▸ PROMPT: Find the line that contains "grey cactus: 2 -> 0"; then retype it and each line after it, exactly, through the final line of the data below.

▸ DATA TO USE:
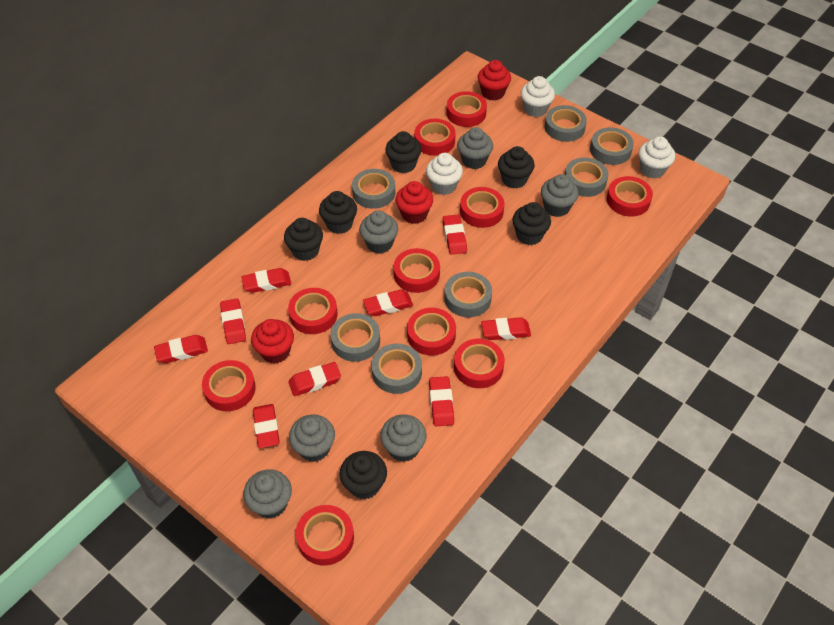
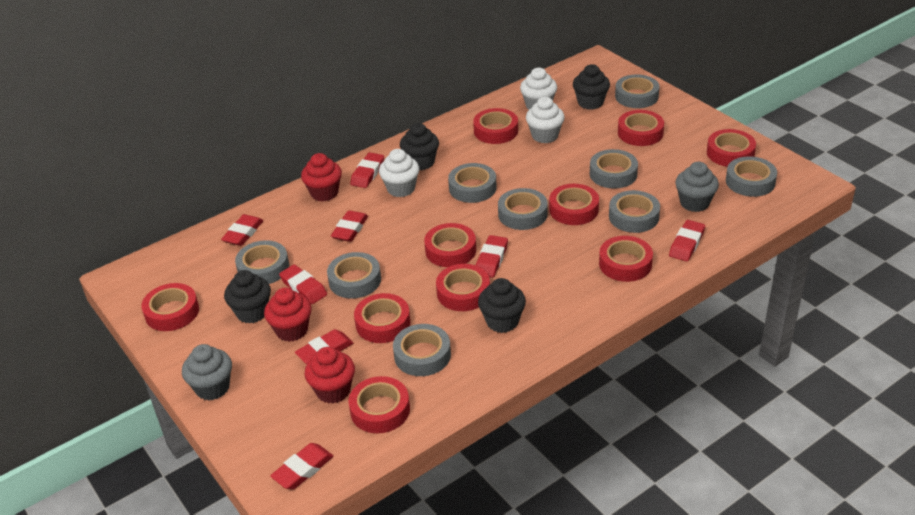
black cupcake: 6 -> 4
grey cupcake: 6 -> 2
grey tape: 7 -> 9
red eraser: 9 -> 8

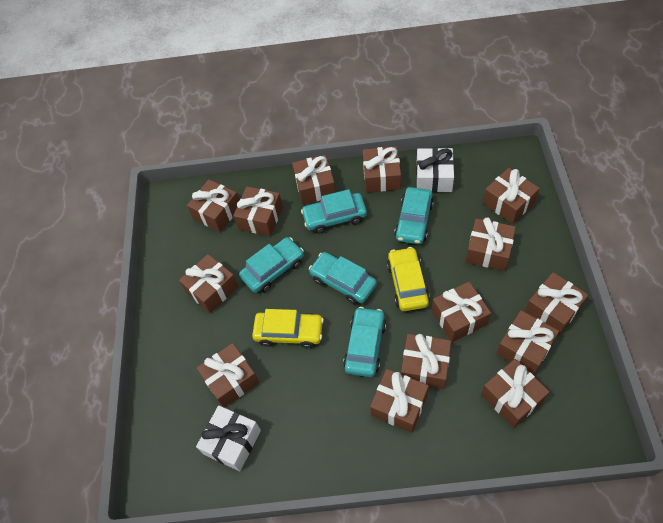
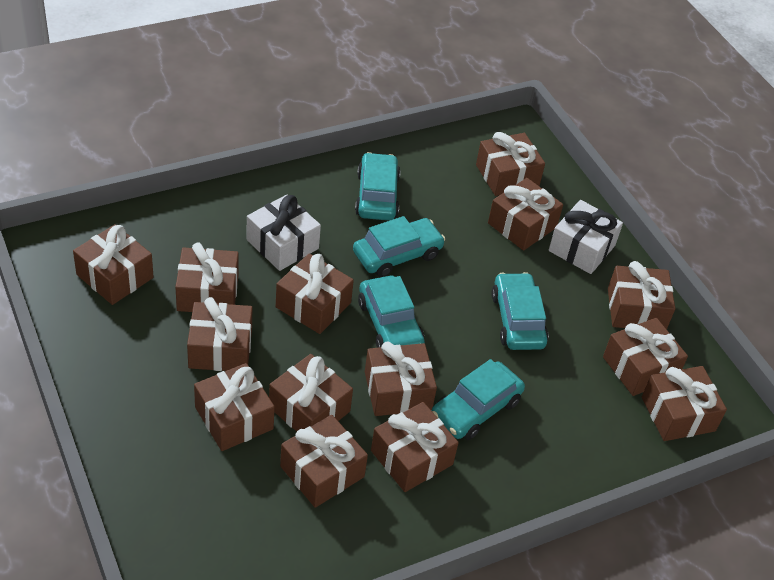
yellow car: 2 -> 0

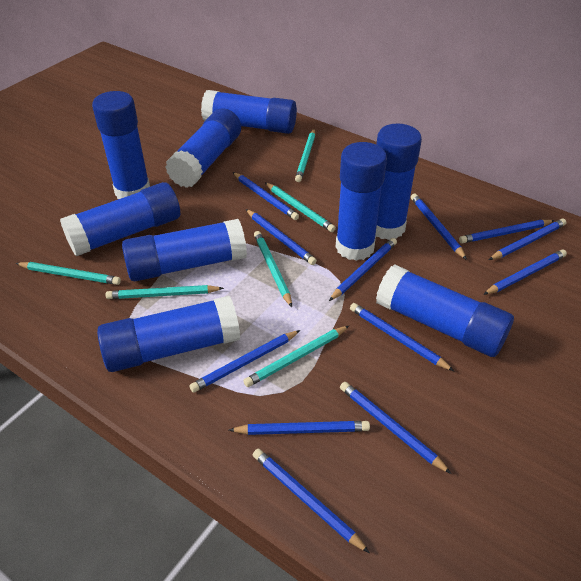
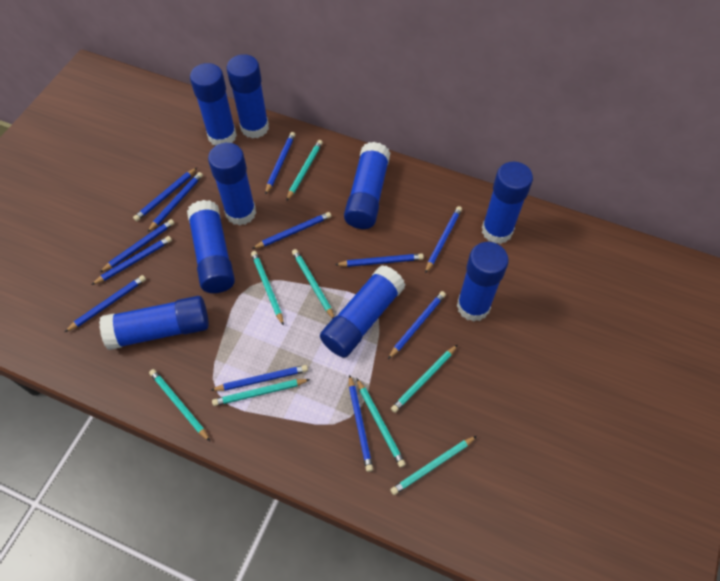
turquoise pencil: 6 -> 8

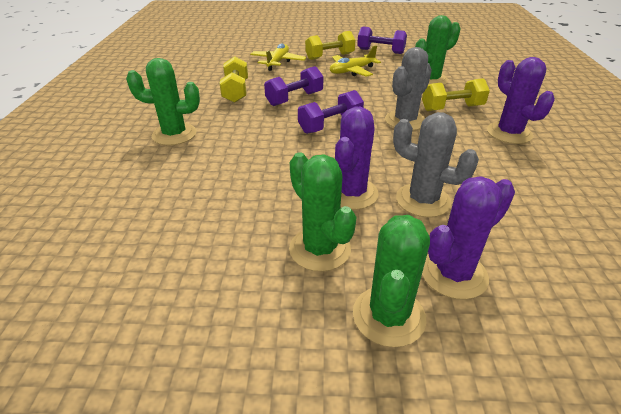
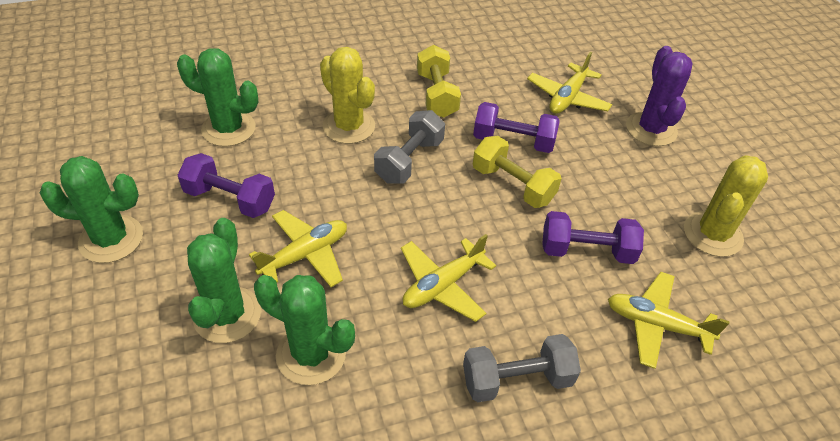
grey cactus: 2 -> 0
grey dumbbell: 0 -> 2
purple cactus: 3 -> 1
yellow cactus: 0 -> 2
yellow dumbbell: 3 -> 2
yellow plane: 2 -> 4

▸ WRITTEN ANSWER:
grey cactus: 2 -> 0
grey dumbbell: 0 -> 2
purple cactus: 3 -> 1
yellow cactus: 0 -> 2
yellow dumbbell: 3 -> 2
yellow plane: 2 -> 4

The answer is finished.